• Task inputs:
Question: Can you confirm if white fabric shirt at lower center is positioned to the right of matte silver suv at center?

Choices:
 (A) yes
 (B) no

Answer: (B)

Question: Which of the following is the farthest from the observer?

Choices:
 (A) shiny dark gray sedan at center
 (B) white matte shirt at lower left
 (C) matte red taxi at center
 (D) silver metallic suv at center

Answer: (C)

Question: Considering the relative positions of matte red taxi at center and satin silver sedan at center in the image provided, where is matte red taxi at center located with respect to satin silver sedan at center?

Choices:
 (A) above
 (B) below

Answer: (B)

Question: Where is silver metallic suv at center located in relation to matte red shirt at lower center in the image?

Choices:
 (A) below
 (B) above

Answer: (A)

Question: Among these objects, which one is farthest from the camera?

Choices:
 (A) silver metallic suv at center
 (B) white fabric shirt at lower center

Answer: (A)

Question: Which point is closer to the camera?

• Exercise instructions: Render every line of the material above as a JSON list of strings, one string per line, with blank lines omitted.

• Reply:
[
  "Question: Can you confirm if white fabric shirt at lower center is positioned to the right of matte silver suv at center?",
  "Choices:",
  " (A) yes",
  " (B) no",
  "Answer: (B)",
  "Question: Which of the following is the farthest from the observer?",
  "Choices:",
  " (A) shiny dark gray sedan at center",
  " (B) white matte shirt at lower left",
  " (C) matte red taxi at center",
  " (D) silver metallic suv at center",
  "Answer: (C)",
  "Question: Considering the relative positions of matte red taxi at center and satin silver sedan at center in the image provided, where is matte red taxi at center located with respect to satin silver sedan at center?",
  "Choices:",
  " (A) above",
  " (B) below",
  "Answer: (B)",
  "Question: Where is silver metallic suv at center located in relation to matte red shirt at lower center in the image?",
  "Choices:",
  " (A) below",
  " (B) above",
  "Answer: (A)",
  "Question: Among these objects, which one is farthest from the camera?",
  "Choices:",
  " (A) silver metallic suv at center",
  " (B) white fabric shirt at lower center",
  "Answer: (A)",
  "Question: Which point is closer to the camera?"
]